───── Available records ─────

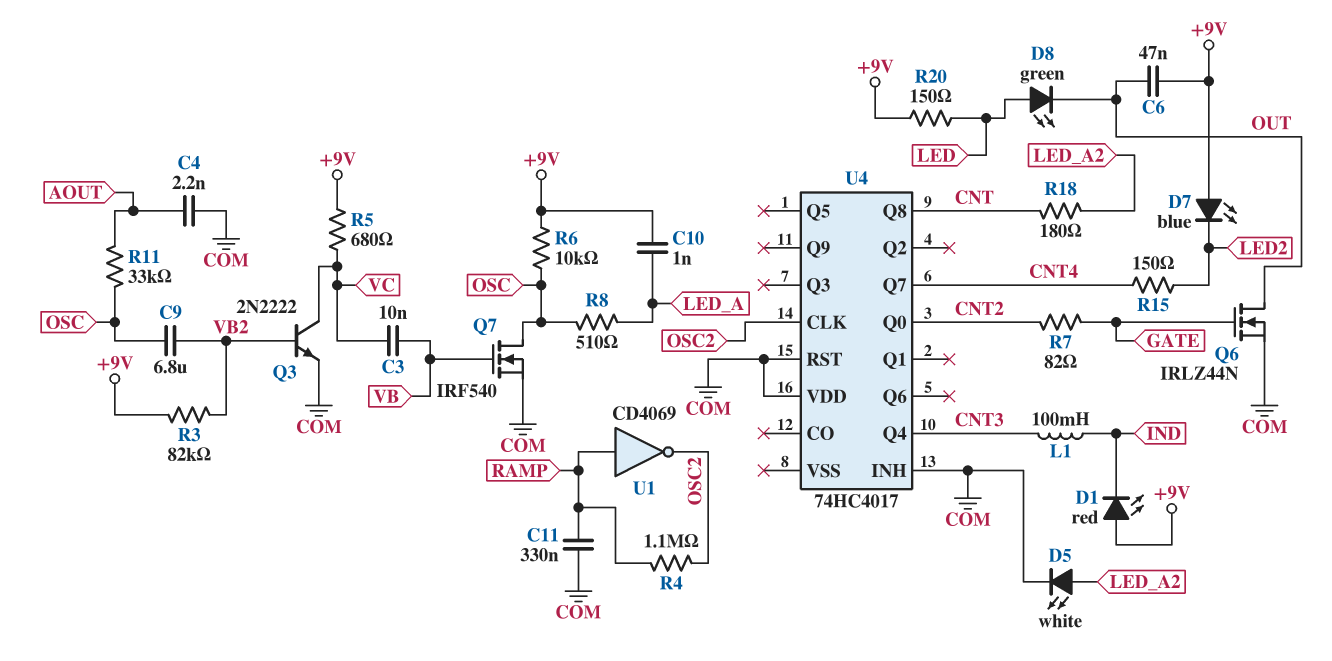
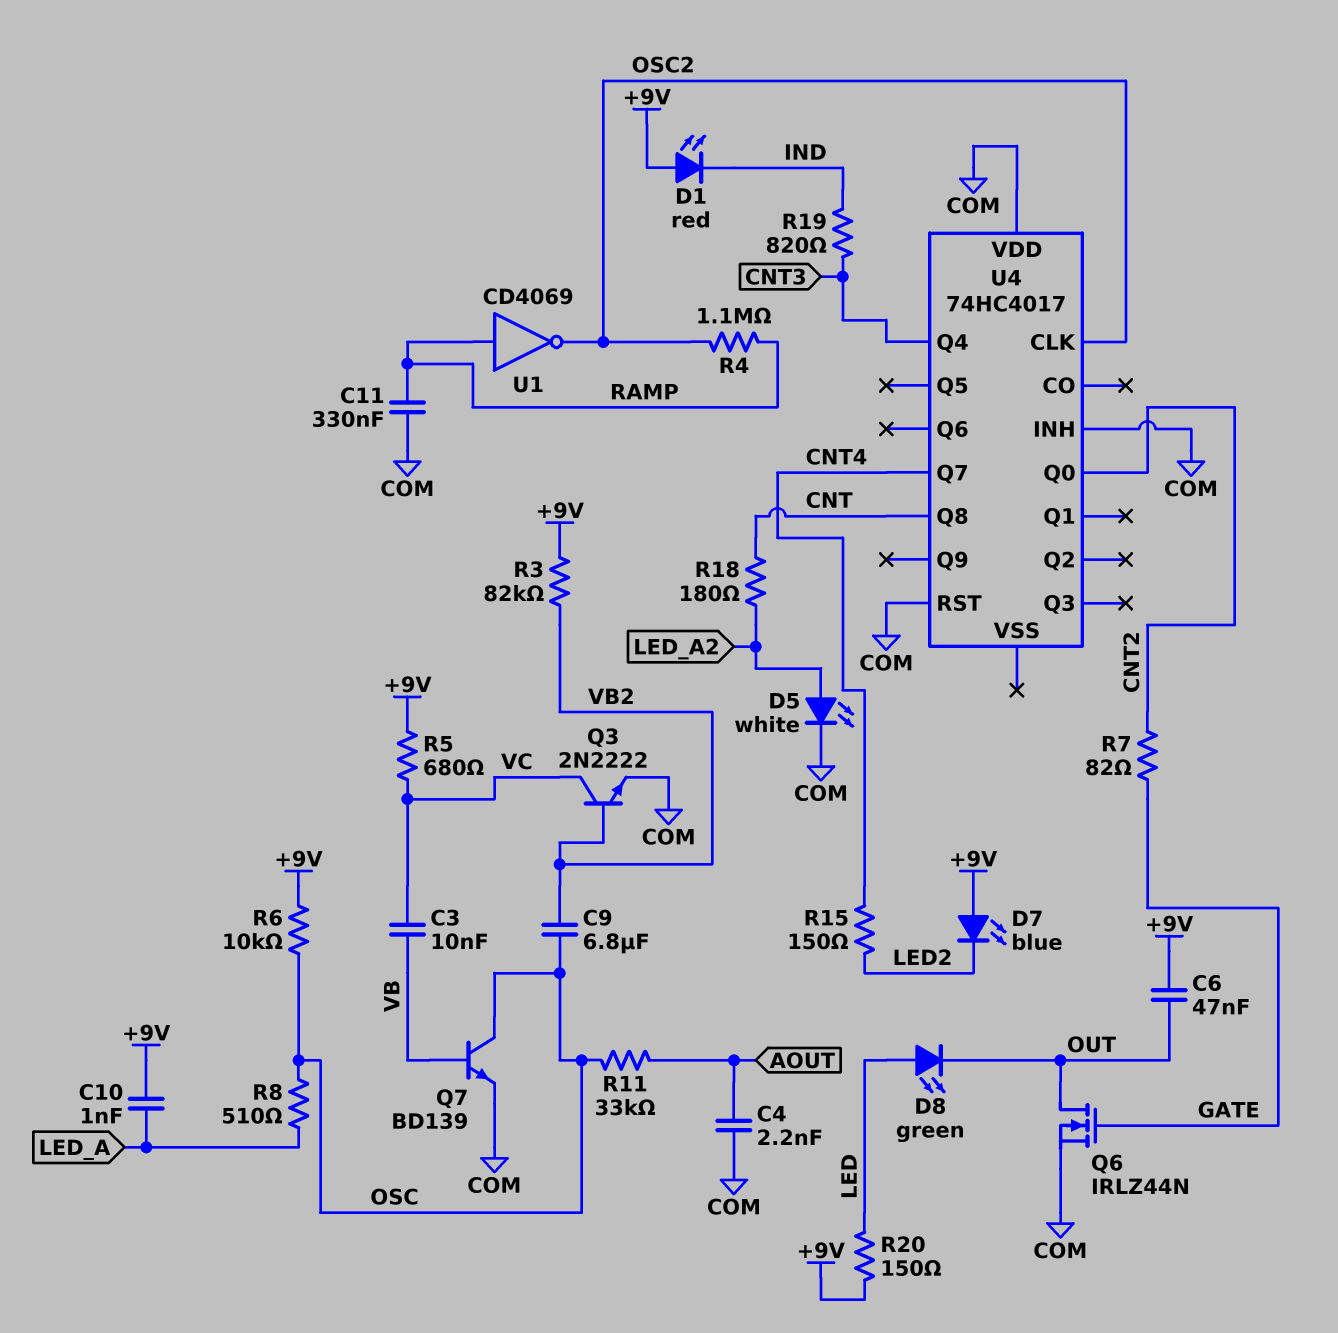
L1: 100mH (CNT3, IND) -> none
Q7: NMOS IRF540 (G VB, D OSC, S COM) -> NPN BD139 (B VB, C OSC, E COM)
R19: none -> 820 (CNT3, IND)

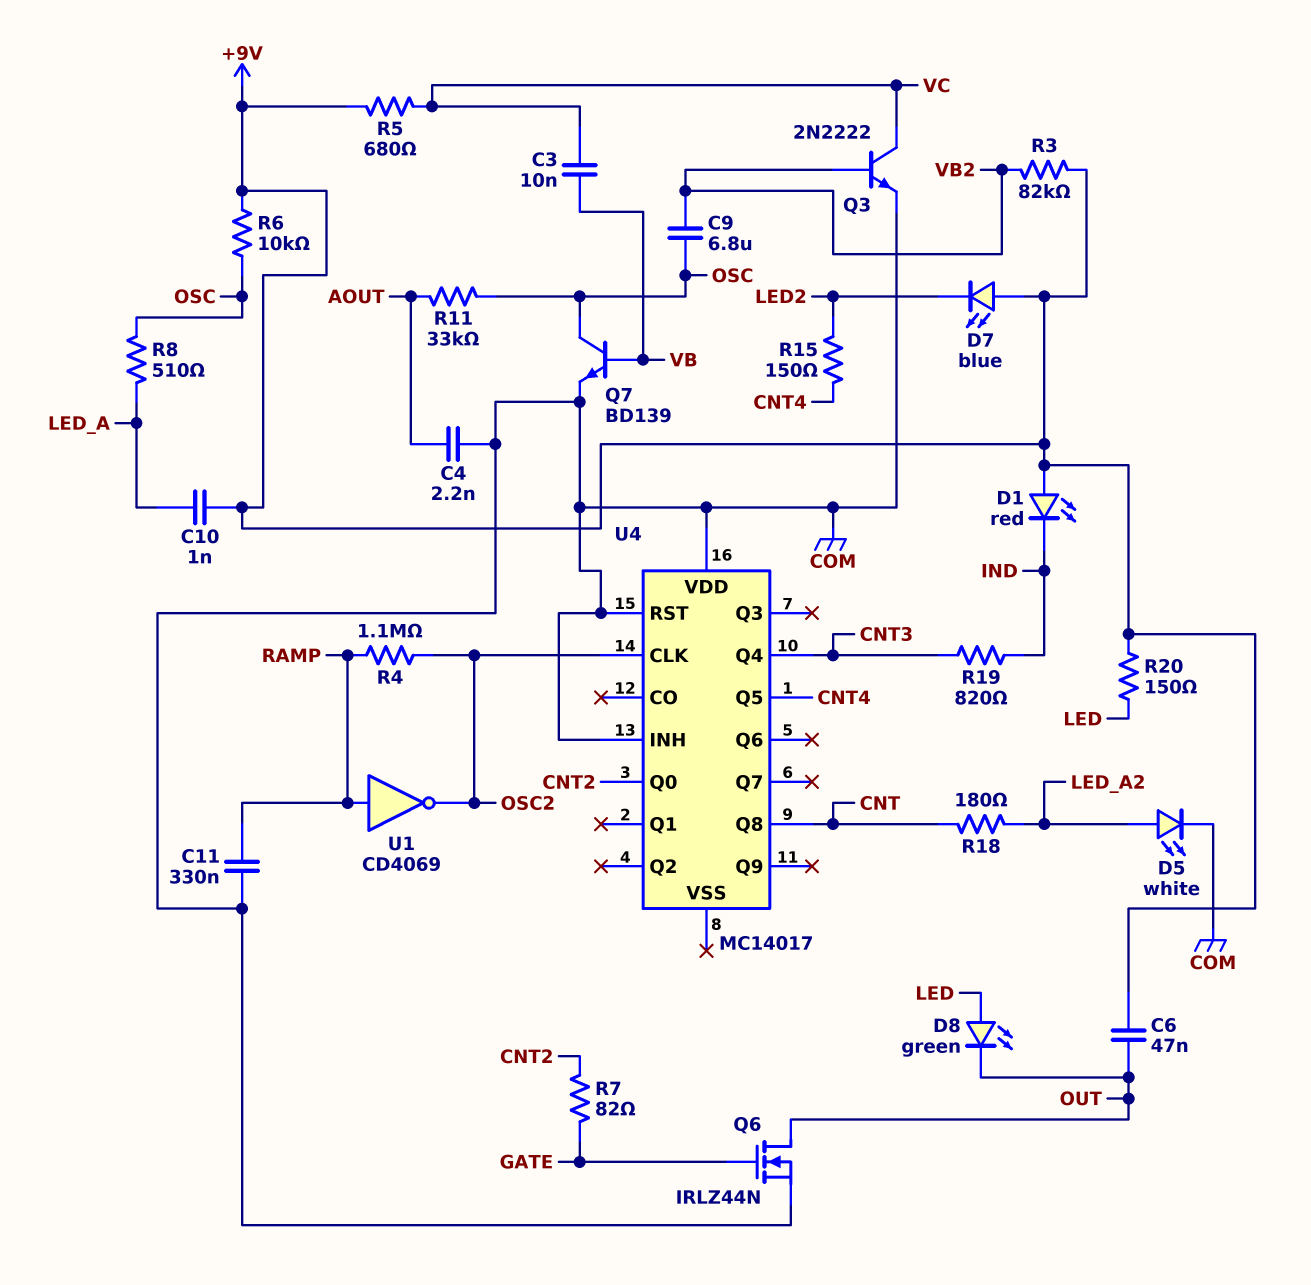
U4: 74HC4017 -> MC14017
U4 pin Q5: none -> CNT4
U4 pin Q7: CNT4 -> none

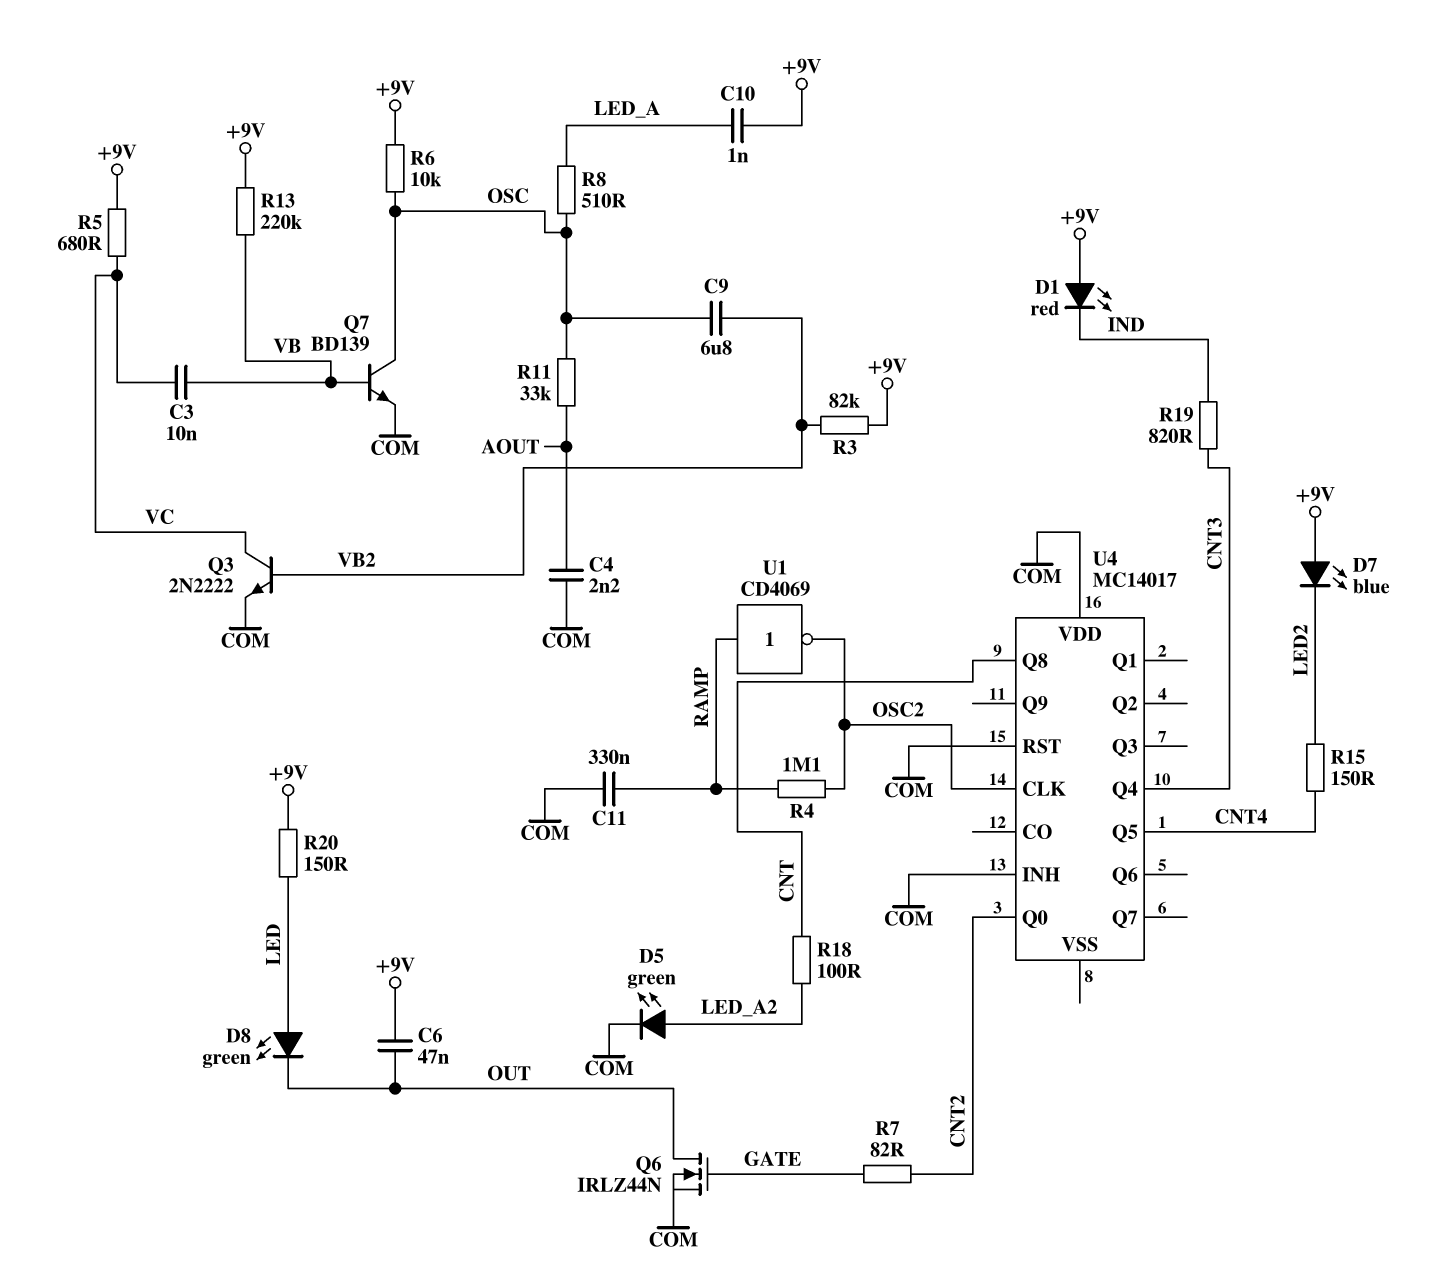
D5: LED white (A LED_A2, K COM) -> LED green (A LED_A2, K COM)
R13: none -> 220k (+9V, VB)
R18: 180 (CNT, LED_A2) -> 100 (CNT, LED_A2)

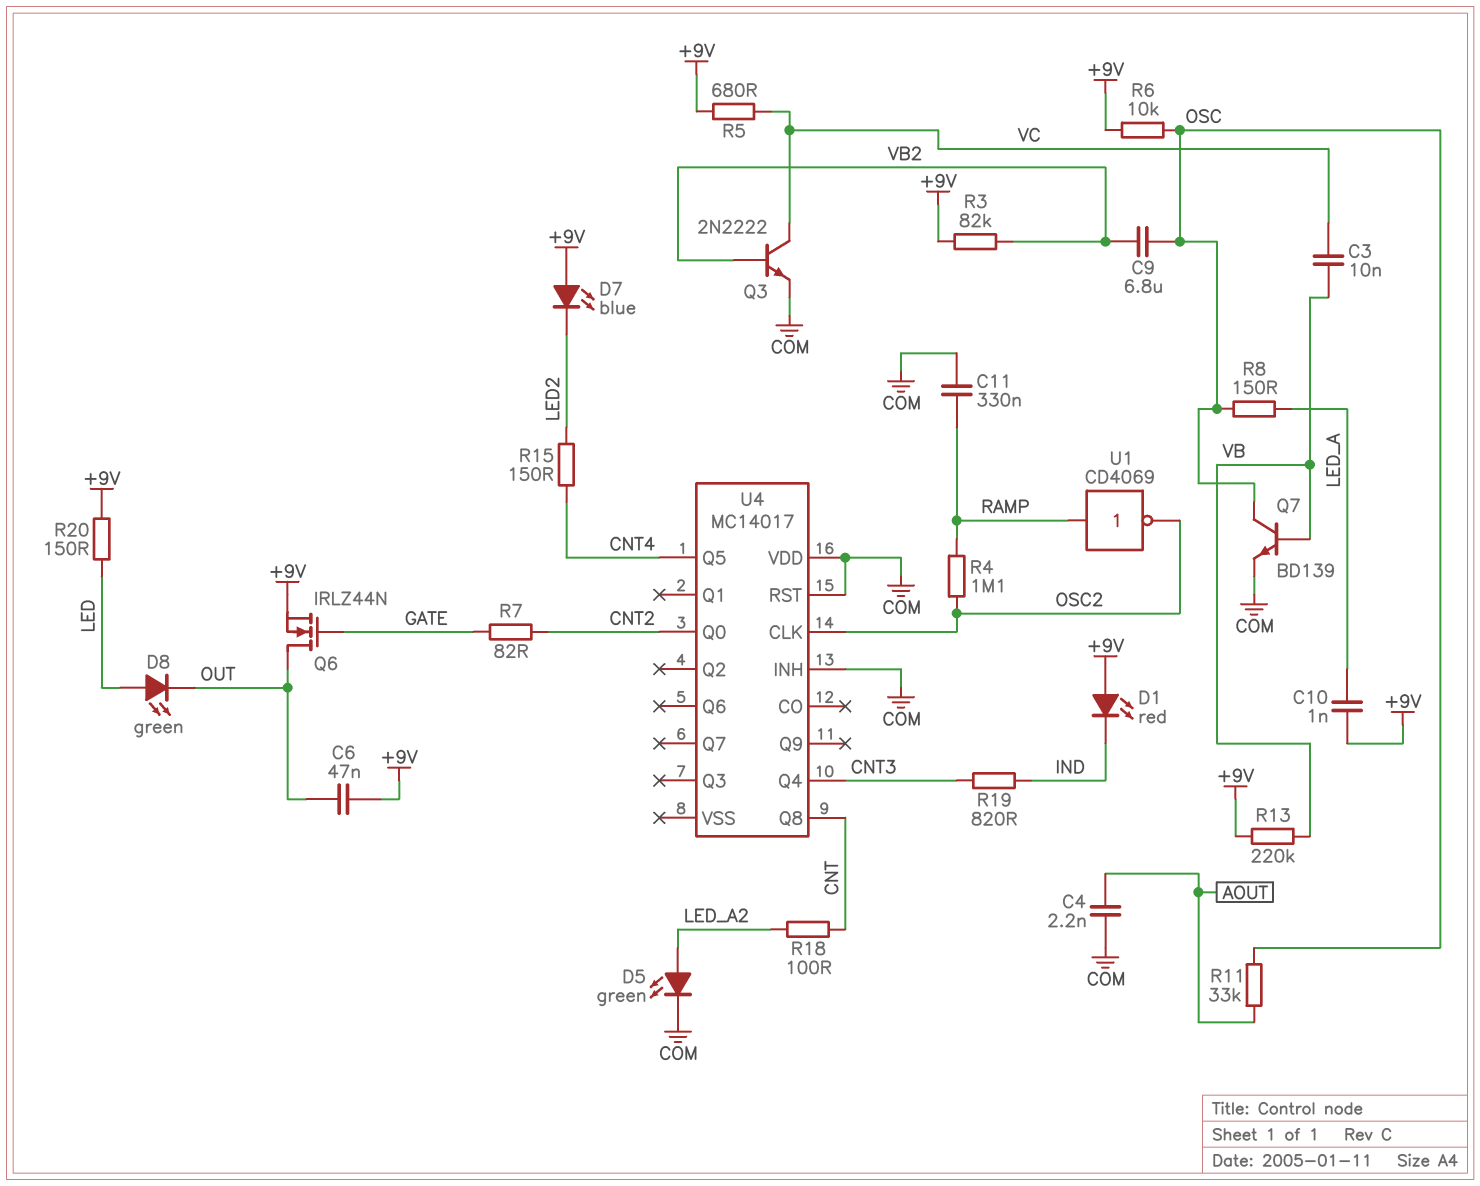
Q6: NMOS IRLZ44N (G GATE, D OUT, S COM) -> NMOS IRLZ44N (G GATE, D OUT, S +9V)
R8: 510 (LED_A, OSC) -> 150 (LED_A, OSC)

─────

◆ Problem statement:
Each record above needs to be retyped exactly, without any pictures.

◆ Answer to this task:
L1: 100mH (CNT3, IND) -> none
Q7: NMOS IRF540 (G VB, D OSC, S COM) -> NPN BD139 (B VB, C OSC, E COM)
R19: none -> 820 (CNT3, IND)

U4: 74HC4017 -> MC14017
U4 pin Q5: none -> CNT4
U4 pin Q7: CNT4 -> none

D5: LED white (A LED_A2, K COM) -> LED green (A LED_A2, K COM)
R13: none -> 220k (+9V, VB)
R18: 180 (CNT, LED_A2) -> 100 (CNT, LED_A2)

Q6: NMOS IRLZ44N (G GATE, D OUT, S COM) -> NMOS IRLZ44N (G GATE, D OUT, S +9V)
R8: 510 (LED_A, OSC) -> 150 (LED_A, OSC)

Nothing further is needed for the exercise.